# EXERCISE PROMPT
Your answer should be the lines below from the one with "IMU2 pin INT: C15 -> C13" to the one with "TOF1 pin XSHUT: GP17 -> GP15", both included, given again exactly and with nothing added.

# MATERIAL FOR THIS EXERCISE
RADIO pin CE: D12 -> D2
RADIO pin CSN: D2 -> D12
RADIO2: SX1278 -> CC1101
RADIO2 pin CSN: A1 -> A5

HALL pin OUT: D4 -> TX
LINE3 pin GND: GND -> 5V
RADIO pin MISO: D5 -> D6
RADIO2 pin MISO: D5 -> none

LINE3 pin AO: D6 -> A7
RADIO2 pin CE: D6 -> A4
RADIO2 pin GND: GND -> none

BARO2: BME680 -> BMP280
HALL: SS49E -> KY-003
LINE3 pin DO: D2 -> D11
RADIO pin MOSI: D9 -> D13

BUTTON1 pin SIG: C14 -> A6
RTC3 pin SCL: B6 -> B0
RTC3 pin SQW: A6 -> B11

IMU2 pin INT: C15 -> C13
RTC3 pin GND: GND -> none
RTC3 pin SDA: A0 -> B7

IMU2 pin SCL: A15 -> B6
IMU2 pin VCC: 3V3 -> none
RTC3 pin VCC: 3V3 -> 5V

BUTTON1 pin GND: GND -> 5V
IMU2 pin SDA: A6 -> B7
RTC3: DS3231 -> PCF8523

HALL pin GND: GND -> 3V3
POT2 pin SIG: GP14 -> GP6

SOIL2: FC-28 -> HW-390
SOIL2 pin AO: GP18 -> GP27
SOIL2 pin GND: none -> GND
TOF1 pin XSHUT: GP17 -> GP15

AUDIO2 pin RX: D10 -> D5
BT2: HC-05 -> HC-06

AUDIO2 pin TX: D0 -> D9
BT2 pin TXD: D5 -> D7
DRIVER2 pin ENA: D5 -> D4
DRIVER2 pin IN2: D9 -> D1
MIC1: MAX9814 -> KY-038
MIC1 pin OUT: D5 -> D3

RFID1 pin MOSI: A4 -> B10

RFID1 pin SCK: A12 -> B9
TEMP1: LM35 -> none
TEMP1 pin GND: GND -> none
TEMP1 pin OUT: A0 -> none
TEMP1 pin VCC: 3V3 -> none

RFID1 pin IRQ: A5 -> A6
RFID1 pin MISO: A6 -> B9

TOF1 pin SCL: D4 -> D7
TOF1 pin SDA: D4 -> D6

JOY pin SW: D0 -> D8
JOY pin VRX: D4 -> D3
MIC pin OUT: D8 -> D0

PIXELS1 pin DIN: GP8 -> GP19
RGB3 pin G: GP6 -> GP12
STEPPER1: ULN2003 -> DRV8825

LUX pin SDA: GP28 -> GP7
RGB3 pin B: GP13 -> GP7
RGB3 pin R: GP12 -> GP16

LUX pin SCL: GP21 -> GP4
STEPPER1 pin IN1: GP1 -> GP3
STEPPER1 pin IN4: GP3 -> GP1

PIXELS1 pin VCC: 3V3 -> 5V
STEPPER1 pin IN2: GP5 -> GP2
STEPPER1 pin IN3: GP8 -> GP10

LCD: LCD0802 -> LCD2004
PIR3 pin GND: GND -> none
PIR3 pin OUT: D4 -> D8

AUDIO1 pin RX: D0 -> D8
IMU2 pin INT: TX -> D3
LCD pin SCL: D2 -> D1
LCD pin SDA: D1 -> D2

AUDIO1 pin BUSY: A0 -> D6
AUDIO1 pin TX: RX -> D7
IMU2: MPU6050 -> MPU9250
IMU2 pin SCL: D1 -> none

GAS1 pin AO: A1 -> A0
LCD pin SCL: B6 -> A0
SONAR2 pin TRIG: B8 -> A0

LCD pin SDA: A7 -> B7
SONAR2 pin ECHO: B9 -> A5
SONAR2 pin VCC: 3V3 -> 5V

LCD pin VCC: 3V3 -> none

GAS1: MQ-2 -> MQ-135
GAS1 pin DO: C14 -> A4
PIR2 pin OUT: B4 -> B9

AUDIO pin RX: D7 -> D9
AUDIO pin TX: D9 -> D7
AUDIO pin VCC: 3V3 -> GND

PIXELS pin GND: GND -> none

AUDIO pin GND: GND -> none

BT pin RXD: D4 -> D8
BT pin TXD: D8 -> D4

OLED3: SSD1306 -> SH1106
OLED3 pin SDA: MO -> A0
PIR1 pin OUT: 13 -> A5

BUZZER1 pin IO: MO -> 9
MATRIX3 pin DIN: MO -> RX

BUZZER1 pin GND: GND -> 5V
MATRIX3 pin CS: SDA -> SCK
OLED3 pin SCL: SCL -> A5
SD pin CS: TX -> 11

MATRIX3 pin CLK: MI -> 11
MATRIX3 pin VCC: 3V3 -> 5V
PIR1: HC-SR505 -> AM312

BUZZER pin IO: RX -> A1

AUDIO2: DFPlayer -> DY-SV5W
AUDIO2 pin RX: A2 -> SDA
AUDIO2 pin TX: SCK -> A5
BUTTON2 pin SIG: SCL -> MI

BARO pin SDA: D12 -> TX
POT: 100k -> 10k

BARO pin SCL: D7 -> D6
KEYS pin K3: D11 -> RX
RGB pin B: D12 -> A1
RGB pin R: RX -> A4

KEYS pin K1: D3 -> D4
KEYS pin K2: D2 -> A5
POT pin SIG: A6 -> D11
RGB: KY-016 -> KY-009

# WORKED SOLUTION
IMU2 pin INT: C15 -> C13
RTC3 pin GND: GND -> none
RTC3 pin SDA: A0 -> B7

IMU2 pin SCL: A15 -> B6
IMU2 pin VCC: 3V3 -> none
RTC3 pin VCC: 3V3 -> 5V

BUTTON1 pin GND: GND -> 5V
IMU2 pin SDA: A6 -> B7
RTC3: DS3231 -> PCF8523

HALL pin GND: GND -> 3V3
POT2 pin SIG: GP14 -> GP6

SOIL2: FC-28 -> HW-390
SOIL2 pin AO: GP18 -> GP27
SOIL2 pin GND: none -> GND
TOF1 pin XSHUT: GP17 -> GP15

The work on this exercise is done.